Data records:
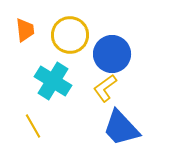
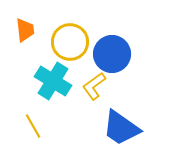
yellow circle: moved 7 px down
yellow L-shape: moved 11 px left, 2 px up
blue trapezoid: rotated 12 degrees counterclockwise
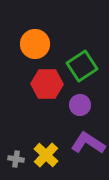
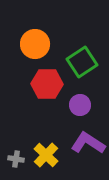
green square: moved 4 px up
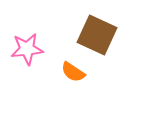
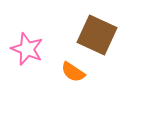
pink star: rotated 28 degrees clockwise
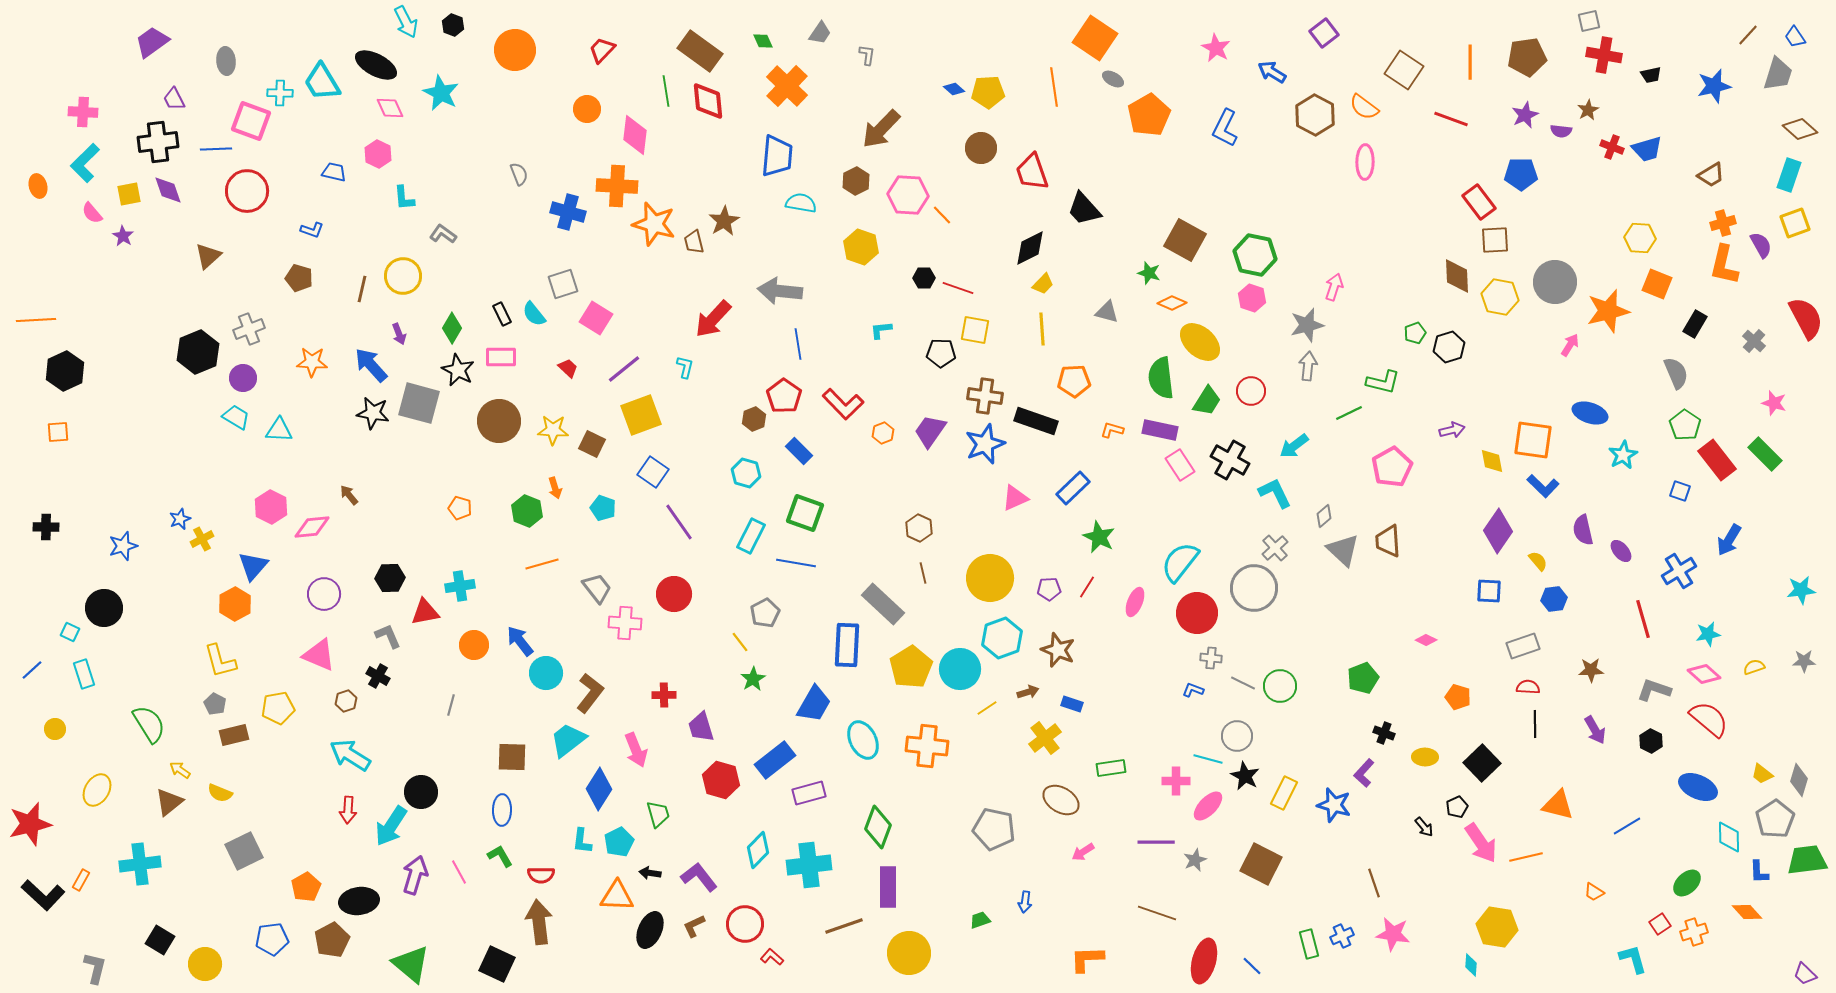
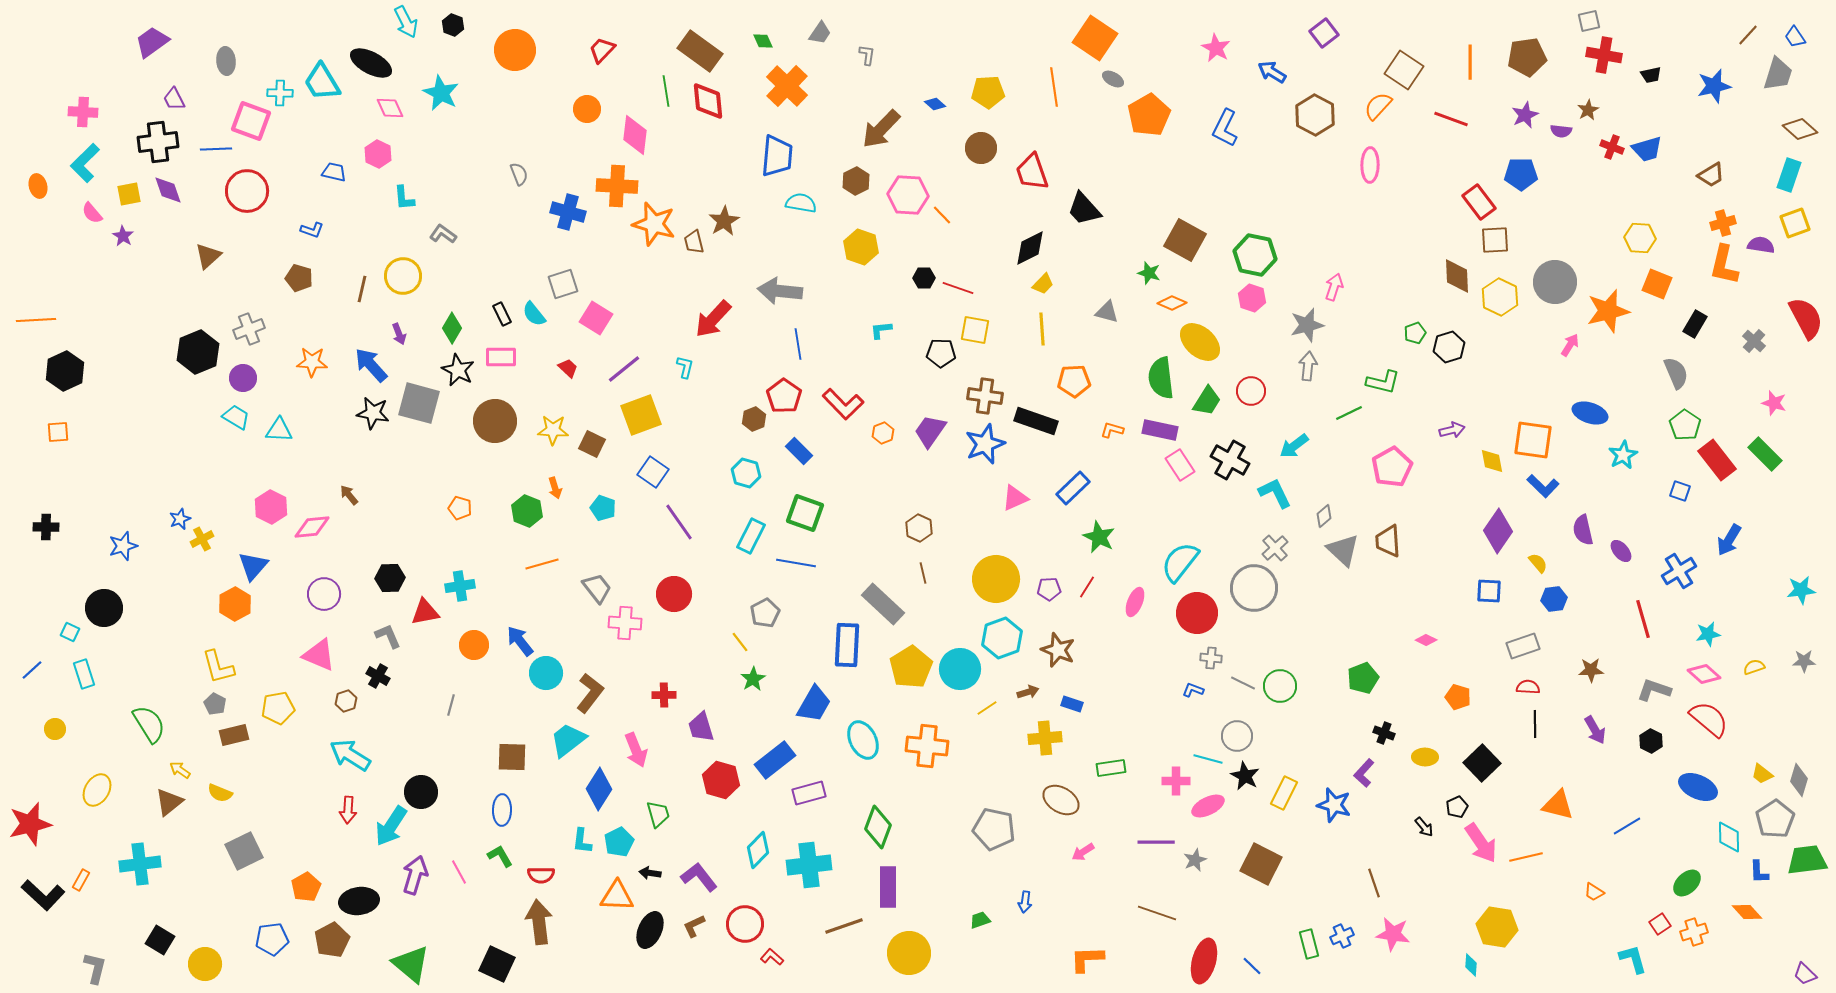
black ellipse at (376, 65): moved 5 px left, 2 px up
blue diamond at (954, 89): moved 19 px left, 15 px down
orange semicircle at (1364, 107): moved 14 px right, 1 px up; rotated 96 degrees clockwise
pink ellipse at (1365, 162): moved 5 px right, 3 px down
purple semicircle at (1761, 245): rotated 52 degrees counterclockwise
yellow hexagon at (1500, 297): rotated 15 degrees clockwise
brown circle at (499, 421): moved 4 px left
yellow semicircle at (1538, 561): moved 2 px down
yellow circle at (990, 578): moved 6 px right, 1 px down
yellow L-shape at (220, 661): moved 2 px left, 6 px down
yellow cross at (1045, 738): rotated 32 degrees clockwise
pink ellipse at (1208, 806): rotated 20 degrees clockwise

# Your goal
Word for word, set down each record shown above, omitting the pictures.

# Response to the task
yellow circle: moved 7 px down
yellow L-shape: moved 11 px left, 2 px up
blue trapezoid: rotated 12 degrees counterclockwise
green square: moved 4 px up
pink star: rotated 28 degrees clockwise
black ellipse at (376, 65): moved 5 px left, 2 px up
blue diamond at (954, 89): moved 19 px left, 15 px down
orange semicircle at (1364, 107): moved 14 px right, 1 px up; rotated 96 degrees clockwise
pink ellipse at (1365, 162): moved 5 px right, 3 px down
purple semicircle at (1761, 245): rotated 52 degrees counterclockwise
yellow hexagon at (1500, 297): rotated 15 degrees clockwise
brown circle at (499, 421): moved 4 px left
yellow semicircle at (1538, 561): moved 2 px down
yellow circle at (990, 578): moved 6 px right, 1 px down
yellow L-shape at (220, 661): moved 2 px left, 6 px down
yellow cross at (1045, 738): rotated 32 degrees clockwise
pink ellipse at (1208, 806): rotated 20 degrees clockwise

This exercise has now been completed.